** WORK INSTRUCTIONS **
What is needed here is an exact copy of every entry.

** EXTRACTED MATERIAL **
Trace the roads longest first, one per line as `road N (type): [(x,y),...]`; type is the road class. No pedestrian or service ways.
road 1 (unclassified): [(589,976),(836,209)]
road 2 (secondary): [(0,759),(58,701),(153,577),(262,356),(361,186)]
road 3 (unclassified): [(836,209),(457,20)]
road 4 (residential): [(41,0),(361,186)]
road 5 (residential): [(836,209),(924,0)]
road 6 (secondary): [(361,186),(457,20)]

** SOLUTION BELOW **
Trace the roads longest first, one per line as `road N (type): [(x,y),...]`; type is the road class. No pedestrian or service ways.
road 1 (unclassified): [(589,976),(836,209)]
road 2 (secondary): [(0,759),(58,701),(153,577),(262,356),(361,186)]
road 3 (unclassified): [(836,209),(457,20)]
road 4 (residential): [(41,0),(361,186)]
road 5 (residential): [(836,209),(924,0)]
road 6 (secondary): [(361,186),(457,20)]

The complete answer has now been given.